**AIM OF THE TASK:**
All entries must be repeated exactly; do not include the pictures.

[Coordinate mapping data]
##########

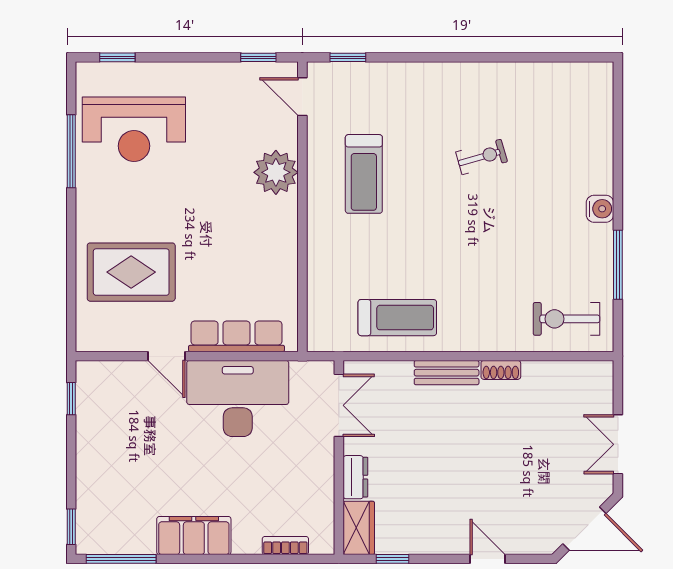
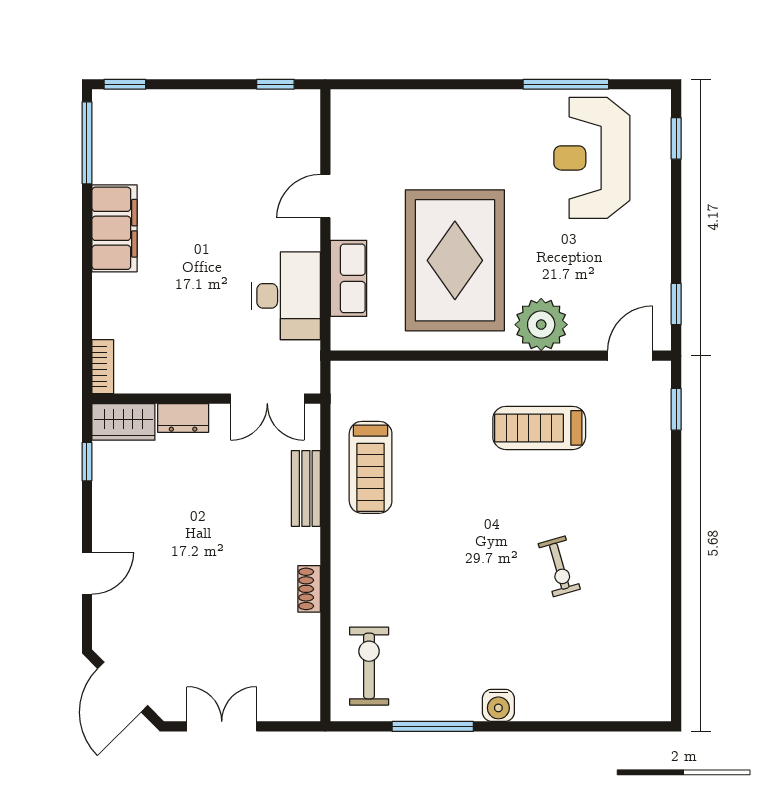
rug: (131, 272) -> (455, 260), moved, width x1.37, depth x1.44
row of seats: (237, 336) -> (348, 278), width x0.68
bench: (447, 373) -> (306, 489), moved
desk: (238, 398) -> (286, 296), width x0.73, depth x0.77
bookcase: (285, 546) -> (103, 367), moved

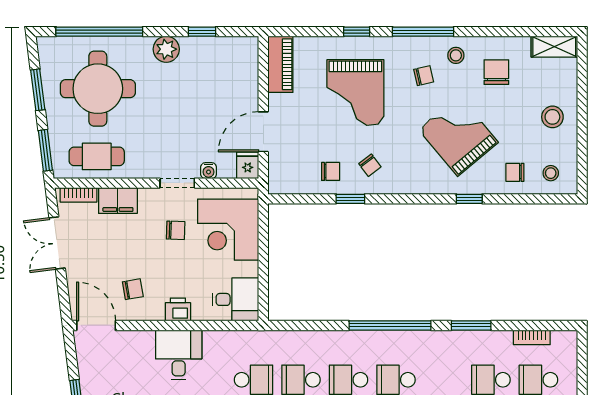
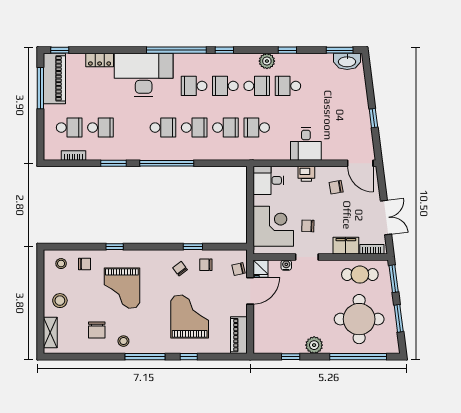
shelving: (554, 47) -> (50, 332), moved, turned 90
chair: (424, 76) -> (238, 269), moved
grand piano: (458, 136) -> (122, 288), turned 40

##########

**RESPONSE TO THIS TASK:**
rug: (131, 272) -> (455, 260), moved, width x1.37, depth x1.44
row of seats: (237, 336) -> (348, 278), width x0.68
bench: (447, 373) -> (306, 489), moved
desk: (238, 398) -> (286, 296), width x0.73, depth x0.77
bookcase: (285, 546) -> (103, 367), moved

shelving: (554, 47) -> (50, 332), moved, turned 90
chair: (424, 76) -> (238, 269), moved
grand piano: (458, 136) -> (122, 288), turned 40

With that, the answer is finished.